Segmentation data
################
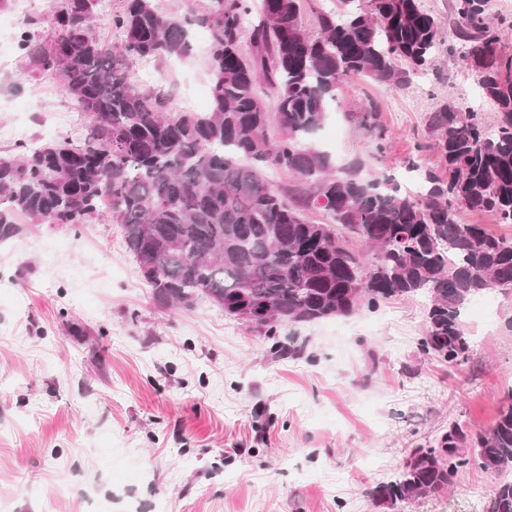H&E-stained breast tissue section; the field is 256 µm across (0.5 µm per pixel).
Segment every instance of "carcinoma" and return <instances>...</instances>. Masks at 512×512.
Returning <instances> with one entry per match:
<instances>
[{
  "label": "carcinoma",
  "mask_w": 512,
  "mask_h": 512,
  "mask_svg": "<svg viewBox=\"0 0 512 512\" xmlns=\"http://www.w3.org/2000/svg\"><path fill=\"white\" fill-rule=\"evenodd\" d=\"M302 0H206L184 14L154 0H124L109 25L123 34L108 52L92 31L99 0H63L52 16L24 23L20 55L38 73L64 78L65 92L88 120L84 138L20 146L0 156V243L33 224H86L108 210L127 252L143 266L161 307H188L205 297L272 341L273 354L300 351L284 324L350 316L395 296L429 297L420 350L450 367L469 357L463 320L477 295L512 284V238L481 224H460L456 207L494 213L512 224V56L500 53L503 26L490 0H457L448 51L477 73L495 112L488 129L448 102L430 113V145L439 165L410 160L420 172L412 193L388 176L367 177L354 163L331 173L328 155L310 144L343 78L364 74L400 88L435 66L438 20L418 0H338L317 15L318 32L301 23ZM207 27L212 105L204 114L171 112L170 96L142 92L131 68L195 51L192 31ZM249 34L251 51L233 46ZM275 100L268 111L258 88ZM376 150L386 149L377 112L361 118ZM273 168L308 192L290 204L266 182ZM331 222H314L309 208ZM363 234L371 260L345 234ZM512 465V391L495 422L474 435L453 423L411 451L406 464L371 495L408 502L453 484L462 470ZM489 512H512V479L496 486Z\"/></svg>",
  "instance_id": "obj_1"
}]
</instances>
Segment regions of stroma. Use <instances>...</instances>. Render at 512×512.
################
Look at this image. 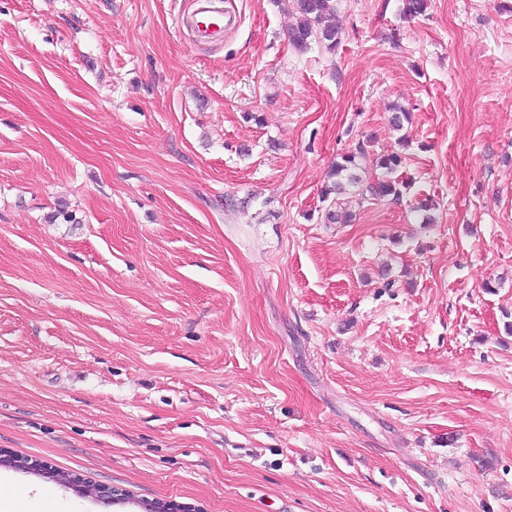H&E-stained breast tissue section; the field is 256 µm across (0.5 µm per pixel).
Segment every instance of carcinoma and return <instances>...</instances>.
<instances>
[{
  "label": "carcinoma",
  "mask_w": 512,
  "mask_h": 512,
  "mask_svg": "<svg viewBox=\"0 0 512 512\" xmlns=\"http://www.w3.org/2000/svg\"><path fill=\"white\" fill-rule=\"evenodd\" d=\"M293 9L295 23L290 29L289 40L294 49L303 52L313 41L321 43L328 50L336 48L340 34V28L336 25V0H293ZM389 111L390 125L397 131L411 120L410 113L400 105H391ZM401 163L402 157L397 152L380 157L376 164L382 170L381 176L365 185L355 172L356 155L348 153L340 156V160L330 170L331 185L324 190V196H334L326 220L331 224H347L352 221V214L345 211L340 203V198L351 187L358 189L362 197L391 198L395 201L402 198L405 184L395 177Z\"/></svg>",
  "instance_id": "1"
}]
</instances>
################
--- REQUIREMENTS ---
Write out exactly the lines running from the line containing "Masks at 512×512." to the line containing "Segment regions of", with both of those lines included.

--- WRITTEN RESPONSE ---
Segment every instance of "carcinoma" and return <instances>...</instances>. Masks at 512×512.
Returning <instances> with one entry per match:
<instances>
[{
  "label": "carcinoma",
  "mask_w": 512,
  "mask_h": 512,
  "mask_svg": "<svg viewBox=\"0 0 512 512\" xmlns=\"http://www.w3.org/2000/svg\"><path fill=\"white\" fill-rule=\"evenodd\" d=\"M302 0H206L184 14L154 0H124L109 25L123 34L108 52L92 31L99 0H63L52 16L24 23L20 55L38 73L64 78L65 92L88 120L84 138L20 146L0 156V243L33 224H86L108 210L127 252L143 266L161 307H188L205 297L272 341L273 354L300 351L284 324L350 316L395 296L429 297L420 350L450 367L469 357L463 320L477 295L512 284V238L481 224H460L456 207L494 213L512 224V56L500 53L503 26L490 0H457L448 51L477 73L495 112L488 129L448 102L430 113V145L439 165L410 160L420 172L412 193L388 176L367 177L354 163L331 173L328 155L310 144L343 78L364 74L400 88L435 66L438 20L418 0H338L317 15L318 32L301 23ZM207 27L212 105L204 114L171 112L170 96L142 92L131 68L195 51L192 31ZM249 34L251 51L233 46ZM275 100L268 111L258 88ZM376 150L386 149L377 112L361 118ZM273 168L308 192L290 204L266 182ZM331 222H314L309 208ZM363 234L371 260L345 234ZM512 465V391L495 422L474 435L453 423L411 451L406 464L371 495L408 502L453 484L462 470ZM489 512H512V479L496 486Z\"/></svg>",
  "instance_id": "obj_1"
}]
</instances>
Segment regions of stroma. Use <instances>...</instances>. Render at 512×512.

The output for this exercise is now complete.